Source data below:

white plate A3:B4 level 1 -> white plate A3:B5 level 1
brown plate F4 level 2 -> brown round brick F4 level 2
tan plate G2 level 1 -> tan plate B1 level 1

End of Source data.

== What this task involves ==
Nothing in the data may be omitted; transcribe it exactly.

== Reply to the task ==
white plate A3:B4 level 1 -> white plate A3:B5 level 1
brown plate F4 level 2 -> brown round brick F4 level 2
tan plate G2 level 1 -> tan plate B1 level 1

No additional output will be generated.